**Given entries:**

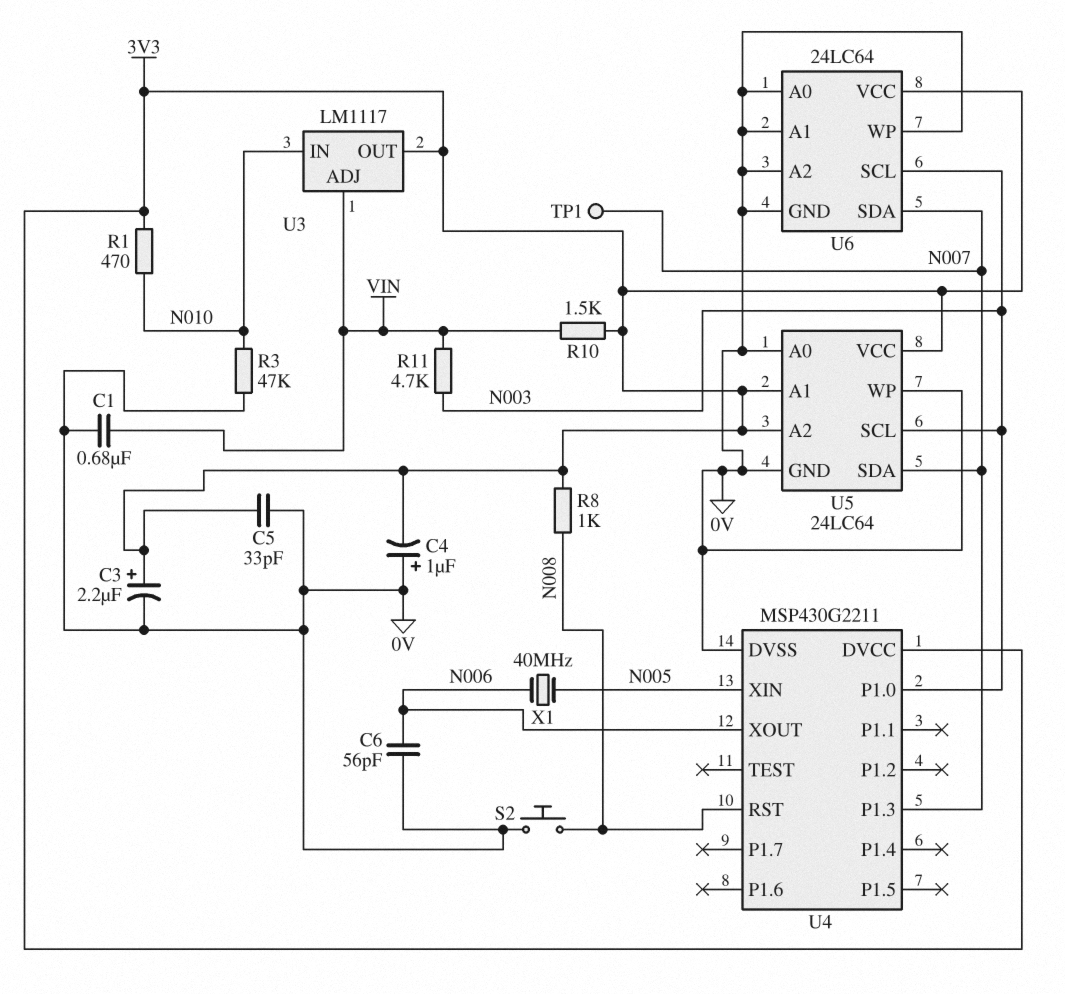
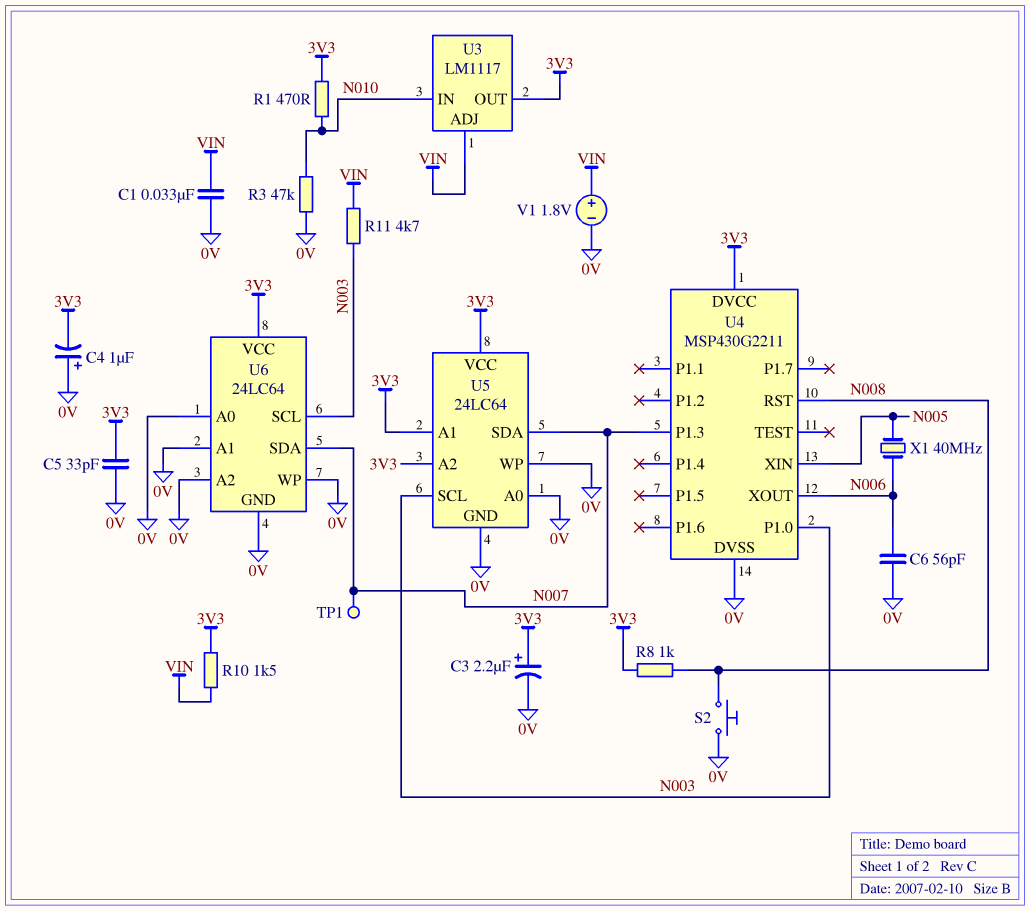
C1: 680nF (0V, VIN) -> 33nF (0V, VIN)
V1: none -> 1.8V (plus VIN, minus 0V)

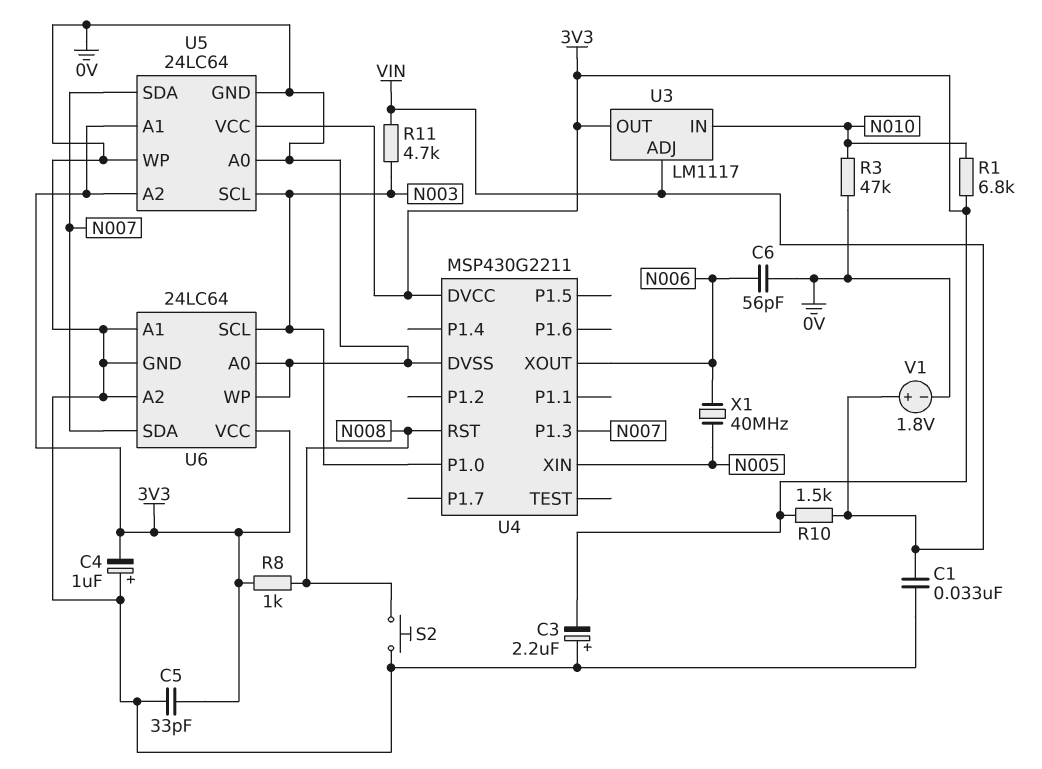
C3: 2.2uF (plus 3V3, minus 0V) -> 2.2uF (plus 0V, minus 3V3)
R1: 470 (3V3, N010) -> 6.8k (3V3, N010)
TP1: test point (N007) -> none

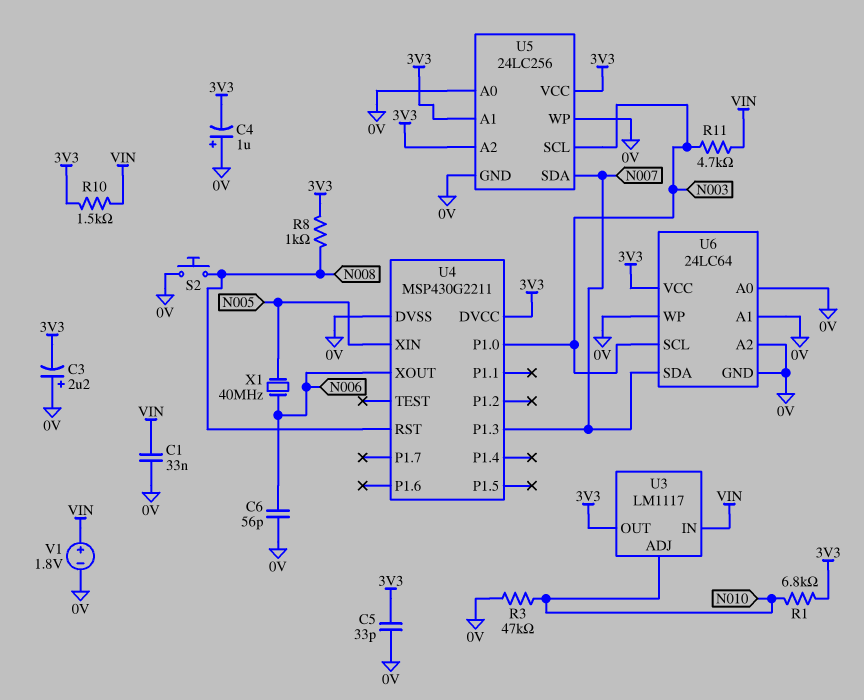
U3 pin ADJ: VIN -> N010
U3 pin IN: N010 -> VIN
U5: 24LC64 -> 24LC256

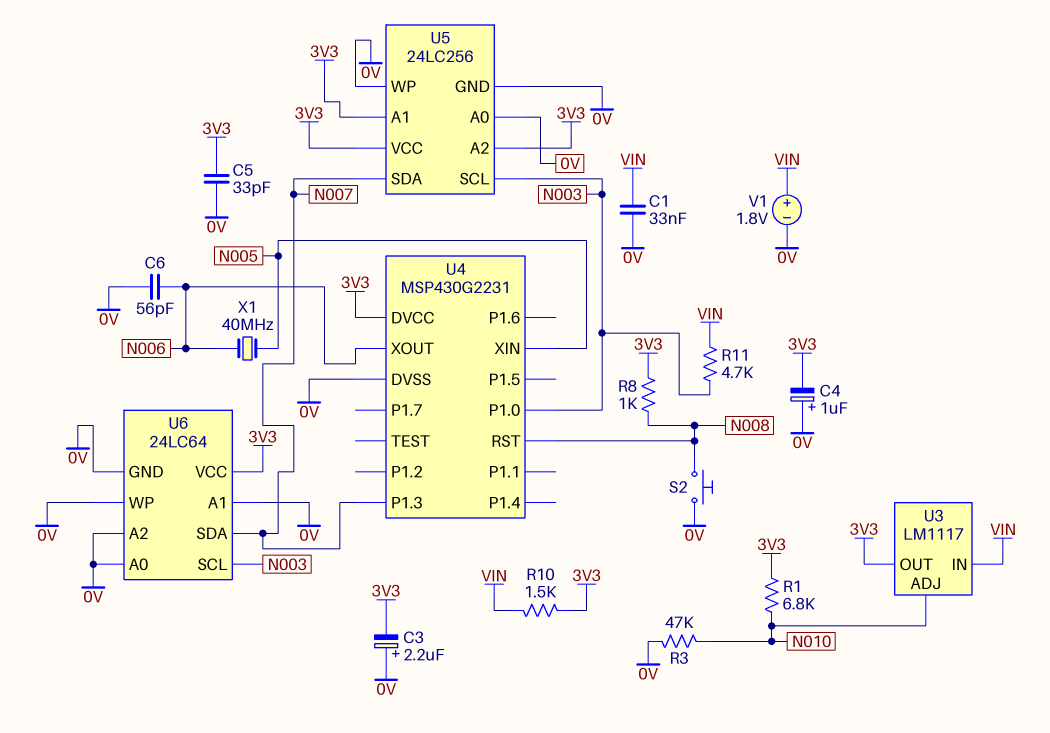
U4: MSP430G2211 -> MSP430G2231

**Task requirements:** Set the records down again word for word; the pictures stay out.

**Exercise solution:**
C1: 680nF (0V, VIN) -> 33nF (0V, VIN)
V1: none -> 1.8V (plus VIN, minus 0V)

C3: 2.2uF (plus 3V3, minus 0V) -> 2.2uF (plus 0V, minus 3V3)
R1: 470 (3V3, N010) -> 6.8k (3V3, N010)
TP1: test point (N007) -> none

U3 pin ADJ: VIN -> N010
U3 pin IN: N010 -> VIN
U5: 24LC64 -> 24LC256

U4: MSP430G2211 -> MSP430G2231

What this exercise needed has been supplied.